─── Dataset excerpts ───

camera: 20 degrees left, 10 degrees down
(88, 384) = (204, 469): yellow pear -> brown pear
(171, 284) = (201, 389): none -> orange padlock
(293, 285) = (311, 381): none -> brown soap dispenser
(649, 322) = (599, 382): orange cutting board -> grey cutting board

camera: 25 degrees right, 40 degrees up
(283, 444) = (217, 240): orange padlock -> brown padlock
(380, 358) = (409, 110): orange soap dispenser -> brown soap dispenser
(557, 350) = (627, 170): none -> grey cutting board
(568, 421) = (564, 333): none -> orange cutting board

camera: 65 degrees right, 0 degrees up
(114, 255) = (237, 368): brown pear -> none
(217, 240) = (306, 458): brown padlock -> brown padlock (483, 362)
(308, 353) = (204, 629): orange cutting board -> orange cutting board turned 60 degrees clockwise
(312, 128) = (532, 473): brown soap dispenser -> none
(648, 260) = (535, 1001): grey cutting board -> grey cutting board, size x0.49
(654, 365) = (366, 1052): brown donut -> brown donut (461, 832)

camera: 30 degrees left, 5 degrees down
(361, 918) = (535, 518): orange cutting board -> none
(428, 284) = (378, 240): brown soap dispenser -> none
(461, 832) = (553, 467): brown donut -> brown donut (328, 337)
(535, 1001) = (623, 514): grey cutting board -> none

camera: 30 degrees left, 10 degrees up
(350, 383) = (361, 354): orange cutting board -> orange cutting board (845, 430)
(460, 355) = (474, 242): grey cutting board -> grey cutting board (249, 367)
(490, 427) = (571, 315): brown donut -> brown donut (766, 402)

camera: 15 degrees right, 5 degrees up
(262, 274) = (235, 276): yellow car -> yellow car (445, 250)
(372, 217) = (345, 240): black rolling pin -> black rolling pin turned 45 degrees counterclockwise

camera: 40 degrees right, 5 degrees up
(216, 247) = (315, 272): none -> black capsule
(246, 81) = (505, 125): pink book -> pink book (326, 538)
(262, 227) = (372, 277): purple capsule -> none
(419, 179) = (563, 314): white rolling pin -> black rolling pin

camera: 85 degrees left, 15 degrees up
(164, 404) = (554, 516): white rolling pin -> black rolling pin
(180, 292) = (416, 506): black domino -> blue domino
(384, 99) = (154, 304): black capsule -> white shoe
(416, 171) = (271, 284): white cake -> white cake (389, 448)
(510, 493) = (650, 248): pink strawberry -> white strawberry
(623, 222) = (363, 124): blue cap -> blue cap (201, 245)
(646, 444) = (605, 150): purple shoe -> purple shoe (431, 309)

───

*Task statement*: Starting at the line that contains "camera: 40 degrees right, 5 degrees up" and ending at the last line of the data, repeat each line exactly; include nothing else.

*Task output*:
camera: 40 degrees right, 5 degrees up
(216, 247) = (315, 272): none -> black capsule
(246, 81) = (505, 125): pink book -> pink book (326, 538)
(262, 227) = (372, 277): purple capsule -> none
(419, 179) = (563, 314): white rolling pin -> black rolling pin

camera: 85 degrees left, 15 degrees up
(164, 404) = (554, 516): white rolling pin -> black rolling pin
(180, 292) = (416, 506): black domino -> blue domino
(384, 99) = (154, 304): black capsule -> white shoe
(416, 171) = (271, 284): white cake -> white cake (389, 448)
(510, 493) = (650, 248): pink strawberry -> white strawberry
(623, 222) = (363, 124): blue cap -> blue cap (201, 245)
(646, 444) = (605, 150): purple shoe -> purple shoe (431, 309)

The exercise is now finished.